- [PROBLEM TO WORK ON] Within the listing that follows, reproduce exactly the lines starting at the line with "(397, 70) = (262, 682): grey" and ending at the line with "(630, 166) = (554, 387): blue", inclusive, and only those. Pictures are dropped.

- [DATA LISTING]
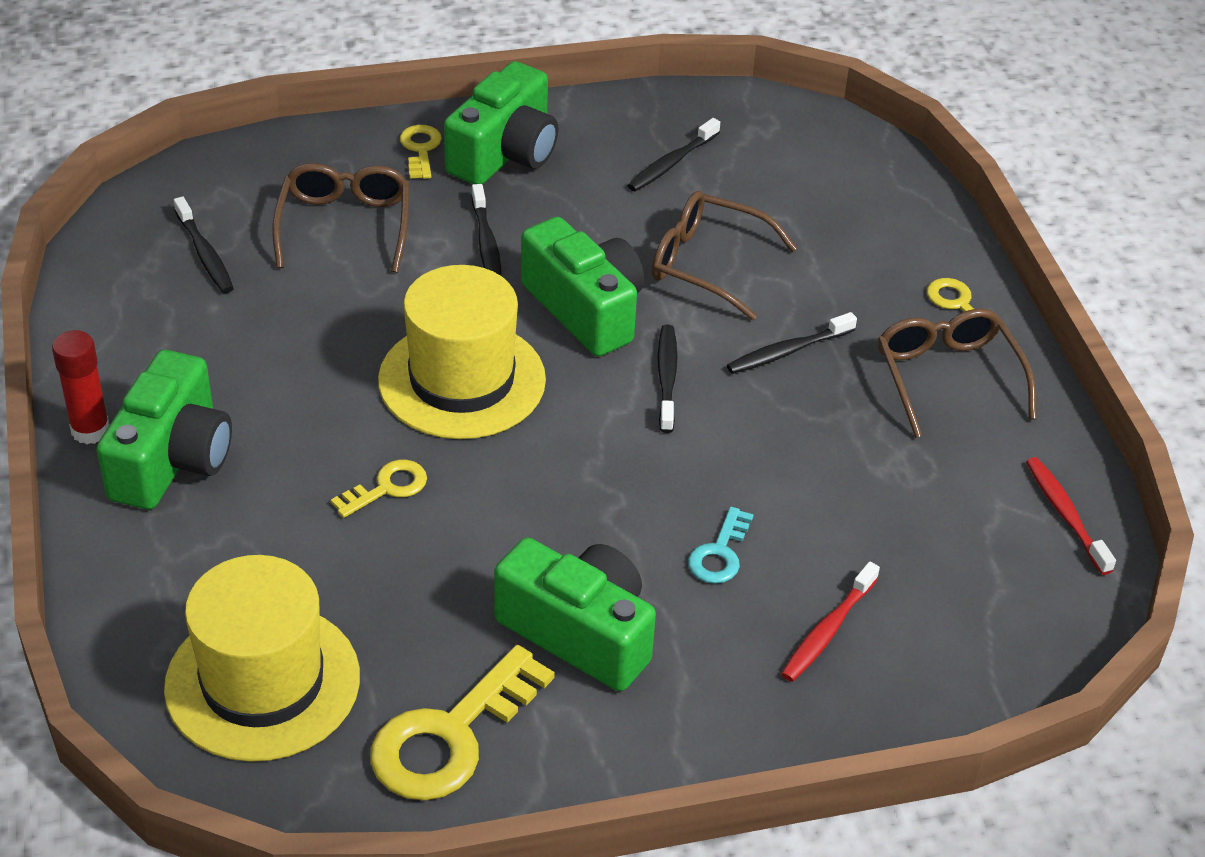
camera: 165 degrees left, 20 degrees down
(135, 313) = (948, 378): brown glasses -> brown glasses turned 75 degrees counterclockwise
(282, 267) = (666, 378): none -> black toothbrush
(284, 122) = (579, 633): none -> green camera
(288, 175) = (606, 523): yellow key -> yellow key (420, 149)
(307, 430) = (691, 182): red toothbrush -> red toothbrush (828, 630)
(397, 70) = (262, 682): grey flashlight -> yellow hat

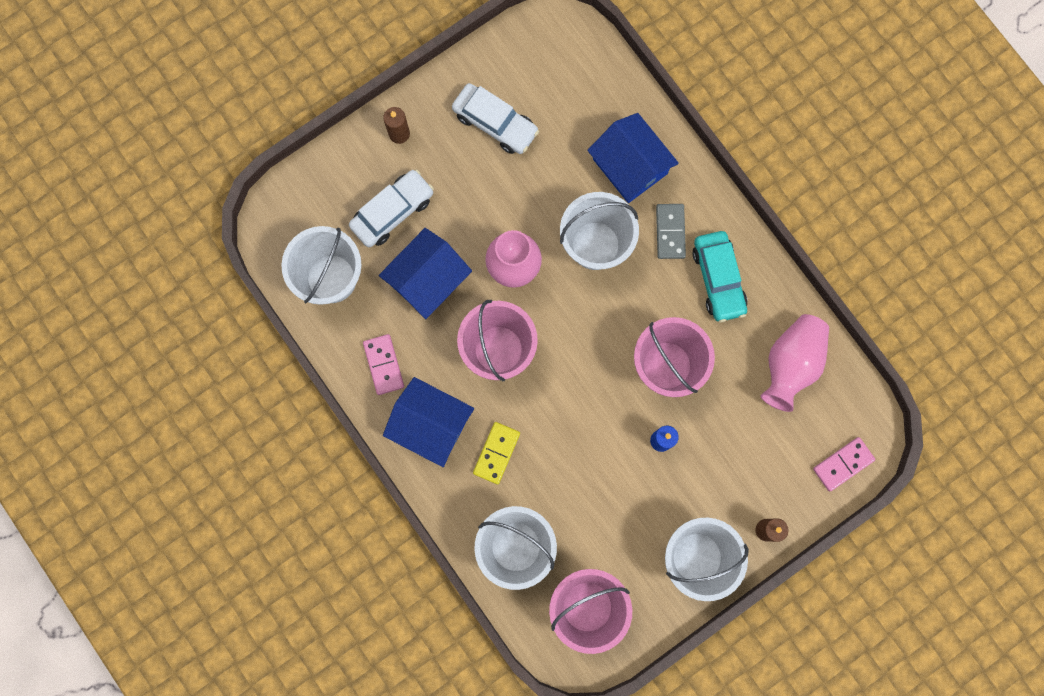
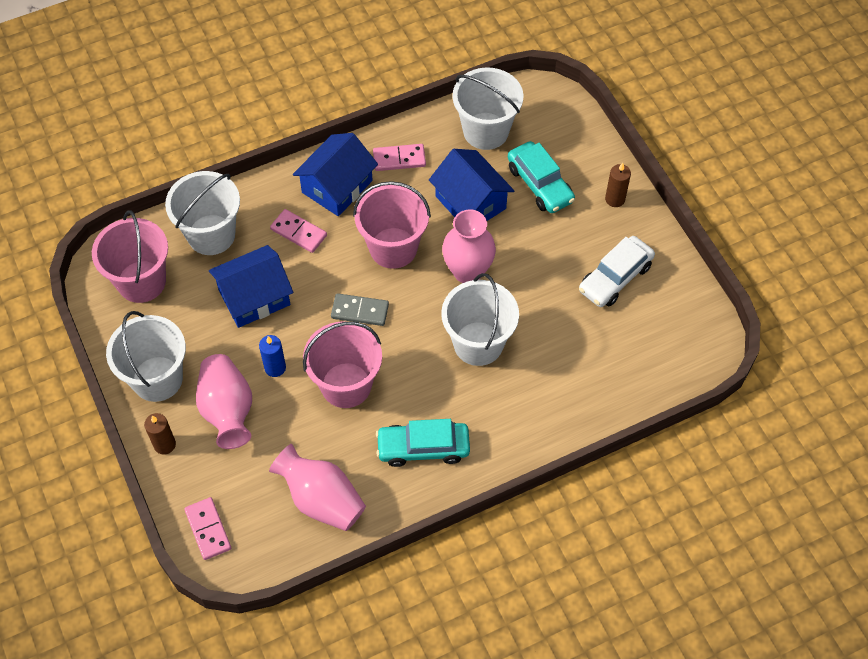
camera: 100 degrees right, 20 degrees down
(392, 212) = (540, 184): white car -> turquoise car
(496, 453) = (298, 232): yellow domino -> pink domino
(630, 166) = (554, 387): blue house -> blue house (254, 297)
(670, 232) = (480, 412): grey domino -> grey domino (360, 311)
(717, 477) = (227, 410): none -> pink vase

- [RESULT OF THIS TASK]
(397, 70) = (262, 682): grey flashlight -> yellow hat

camera: 100 degrees right, 20 degrees down
(392, 212) = (540, 184): white car -> turquoise car
(496, 453) = (298, 232): yellow domino -> pink domino
(630, 166) = (554, 387): blue house -> blue house (254, 297)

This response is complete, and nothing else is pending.